WHAT YOU HAVE TO DO
Look through the entries below and return all lines including the word "none".

DATA IN THIS EXERCISE
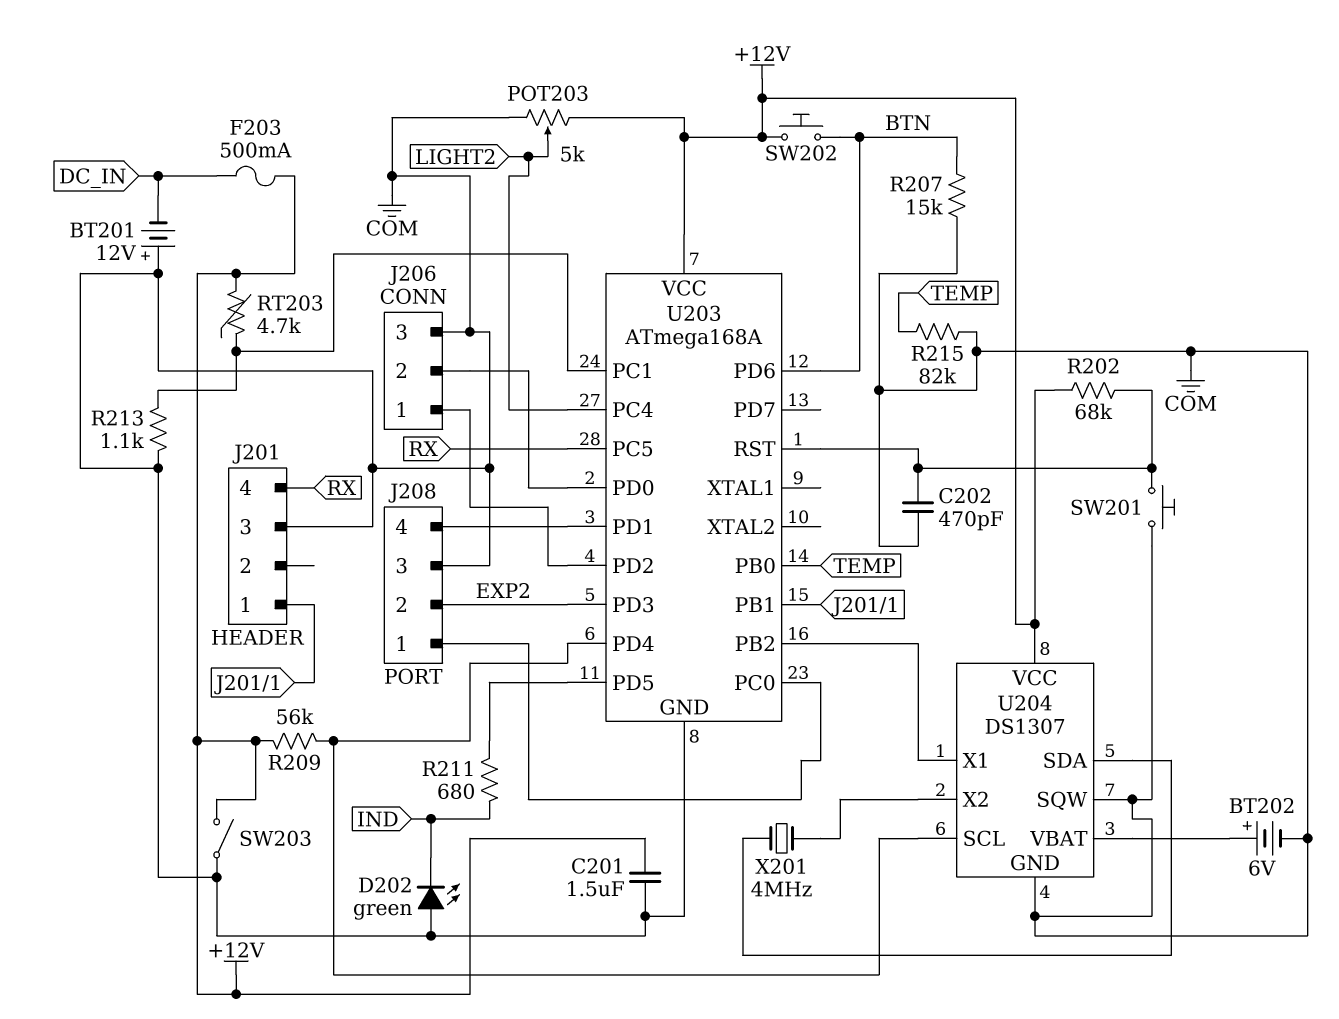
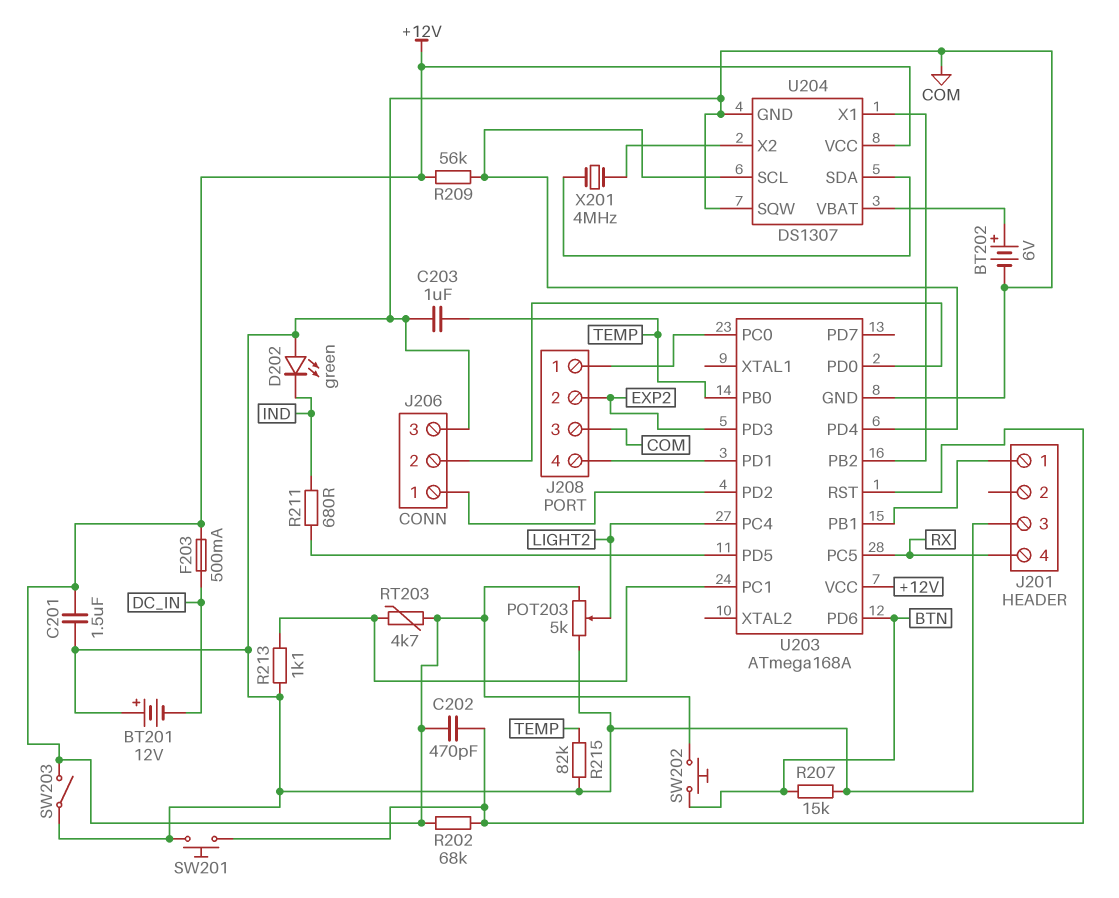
C202: 470pF (COM, U203/RST) -> 470pF (+12V, U203/RST)
C203: none -> 1uF (COM, TEMP)

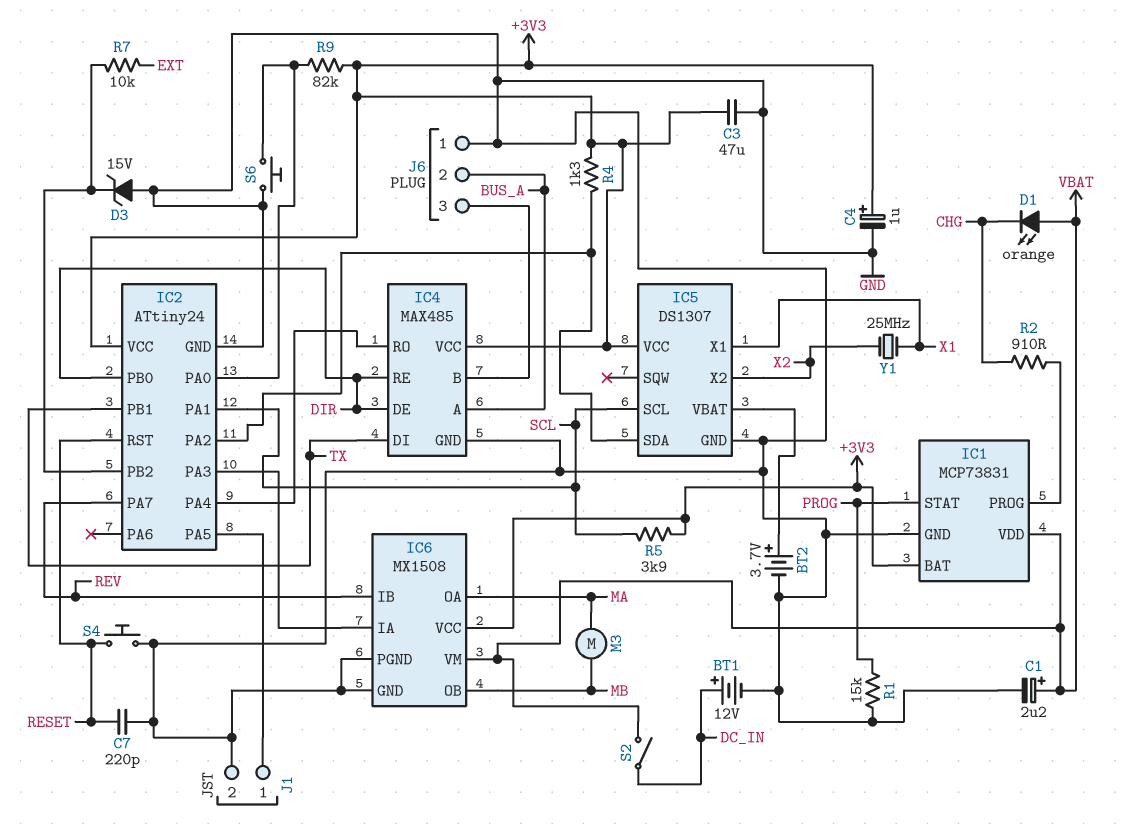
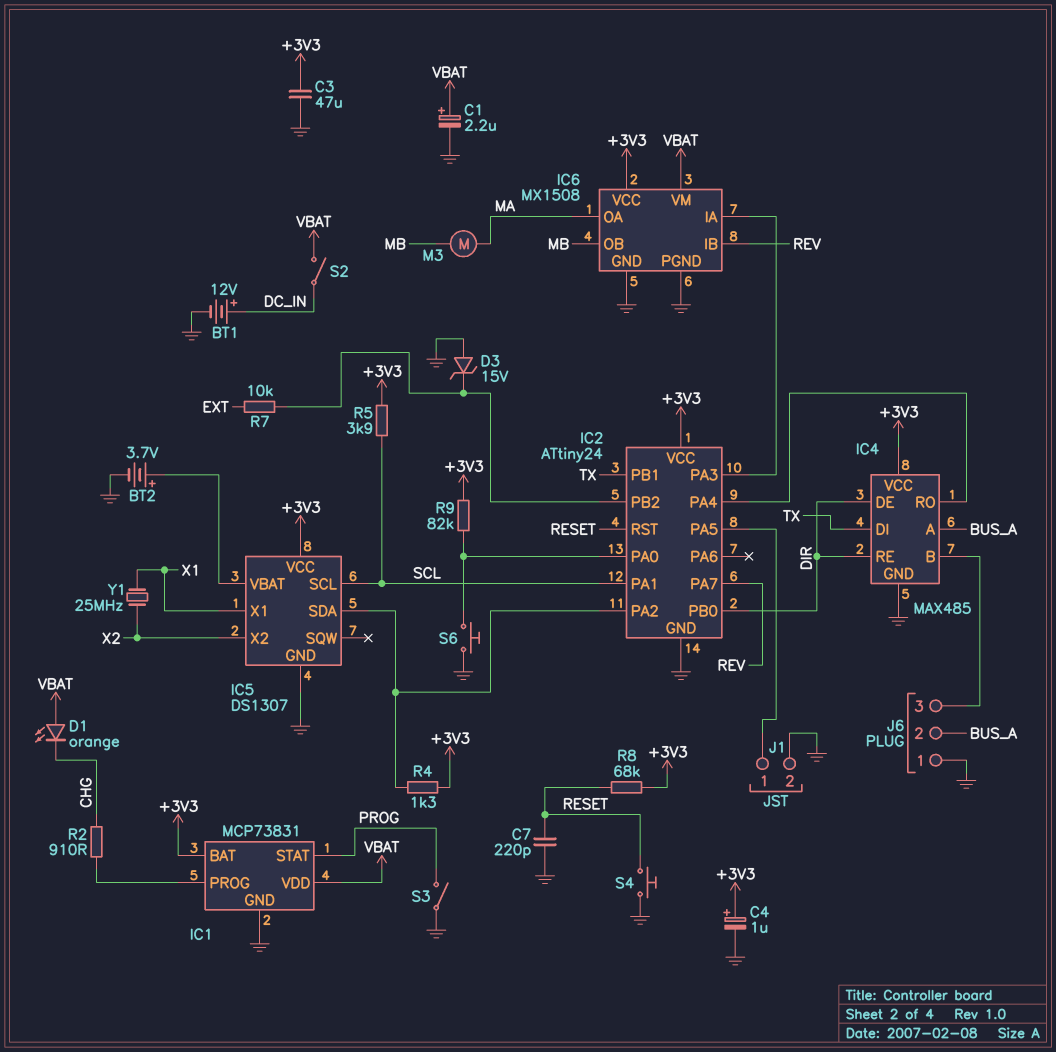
R1: 15k (GND, PROG) -> none
R8: none -> 68k (+3V3, RESET)
S3: none -> switch (GND, PROG)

FINISHED TASK
C203: none -> 1uF (COM, TEMP)
R1: 15k (GND, PROG) -> none
R8: none -> 68k (+3V3, RESET)
S3: none -> switch (GND, PROG)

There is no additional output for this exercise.